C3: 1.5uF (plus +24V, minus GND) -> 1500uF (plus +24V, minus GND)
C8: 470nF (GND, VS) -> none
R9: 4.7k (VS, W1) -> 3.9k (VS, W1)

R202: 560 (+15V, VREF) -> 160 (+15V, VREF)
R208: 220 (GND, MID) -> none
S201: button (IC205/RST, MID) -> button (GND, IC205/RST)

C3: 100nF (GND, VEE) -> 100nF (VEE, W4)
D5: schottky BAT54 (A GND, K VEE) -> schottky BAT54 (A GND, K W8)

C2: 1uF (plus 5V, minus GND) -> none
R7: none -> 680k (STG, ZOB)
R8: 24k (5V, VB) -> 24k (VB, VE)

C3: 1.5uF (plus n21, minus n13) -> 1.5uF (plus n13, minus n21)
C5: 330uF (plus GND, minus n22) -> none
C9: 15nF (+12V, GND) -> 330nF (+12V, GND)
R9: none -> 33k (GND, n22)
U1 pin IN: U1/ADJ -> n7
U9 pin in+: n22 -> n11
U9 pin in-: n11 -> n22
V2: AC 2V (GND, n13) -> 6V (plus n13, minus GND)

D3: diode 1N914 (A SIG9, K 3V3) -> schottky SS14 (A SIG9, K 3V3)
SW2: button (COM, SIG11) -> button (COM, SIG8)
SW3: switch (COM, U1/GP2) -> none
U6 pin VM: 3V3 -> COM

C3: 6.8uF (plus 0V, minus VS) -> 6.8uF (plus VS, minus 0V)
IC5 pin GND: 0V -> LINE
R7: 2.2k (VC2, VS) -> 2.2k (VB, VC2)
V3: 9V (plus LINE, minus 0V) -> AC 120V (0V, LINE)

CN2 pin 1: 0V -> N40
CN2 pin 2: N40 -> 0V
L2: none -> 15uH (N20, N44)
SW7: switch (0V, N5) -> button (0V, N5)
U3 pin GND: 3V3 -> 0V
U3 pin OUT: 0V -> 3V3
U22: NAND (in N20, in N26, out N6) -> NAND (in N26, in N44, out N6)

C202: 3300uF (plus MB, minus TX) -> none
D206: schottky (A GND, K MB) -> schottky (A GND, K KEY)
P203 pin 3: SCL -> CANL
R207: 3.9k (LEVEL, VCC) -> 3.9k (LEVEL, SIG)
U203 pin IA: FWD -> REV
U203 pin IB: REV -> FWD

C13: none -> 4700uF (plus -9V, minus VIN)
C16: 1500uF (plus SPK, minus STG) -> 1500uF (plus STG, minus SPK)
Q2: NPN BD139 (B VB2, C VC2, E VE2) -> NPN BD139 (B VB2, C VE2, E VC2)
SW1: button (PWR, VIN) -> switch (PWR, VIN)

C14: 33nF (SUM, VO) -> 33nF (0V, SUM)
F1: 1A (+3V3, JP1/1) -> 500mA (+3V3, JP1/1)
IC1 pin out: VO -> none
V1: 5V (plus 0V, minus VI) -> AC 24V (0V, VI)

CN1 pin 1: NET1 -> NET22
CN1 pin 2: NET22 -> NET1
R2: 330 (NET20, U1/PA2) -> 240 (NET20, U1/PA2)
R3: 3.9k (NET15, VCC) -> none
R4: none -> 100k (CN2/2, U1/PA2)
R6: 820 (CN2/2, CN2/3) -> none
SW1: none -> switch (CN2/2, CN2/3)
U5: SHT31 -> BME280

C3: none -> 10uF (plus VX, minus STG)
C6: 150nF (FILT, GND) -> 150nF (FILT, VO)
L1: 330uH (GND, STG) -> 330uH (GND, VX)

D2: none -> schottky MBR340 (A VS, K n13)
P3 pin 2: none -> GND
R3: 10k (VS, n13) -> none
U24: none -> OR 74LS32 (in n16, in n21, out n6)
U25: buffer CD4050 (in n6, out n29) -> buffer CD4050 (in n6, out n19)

● **Exercise brief**
Copy the lines of the data above exactly as written, beginning with the line containing "C8: 470nF (GND, VS) -> none" and ending with the line containing "C9: 15nF (+12V, GND) -> 330nF (+12V, GND)", and leave out all other lines.

● **Answer for this exercise**
C8: 470nF (GND, VS) -> none
R9: 4.7k (VS, W1) -> 3.9k (VS, W1)

R202: 560 (+15V, VREF) -> 160 (+15V, VREF)
R208: 220 (GND, MID) -> none
S201: button (IC205/RST, MID) -> button (GND, IC205/RST)

C3: 100nF (GND, VEE) -> 100nF (VEE, W4)
D5: schottky BAT54 (A GND, K VEE) -> schottky BAT54 (A GND, K W8)

C2: 1uF (plus 5V, minus GND) -> none
R7: none -> 680k (STG, ZOB)
R8: 24k (5V, VB) -> 24k (VB, VE)

C3: 1.5uF (plus n21, minus n13) -> 1.5uF (plus n13, minus n21)
C5: 330uF (plus GND, minus n22) -> none
C9: 15nF (+12V, GND) -> 330nF (+12V, GND)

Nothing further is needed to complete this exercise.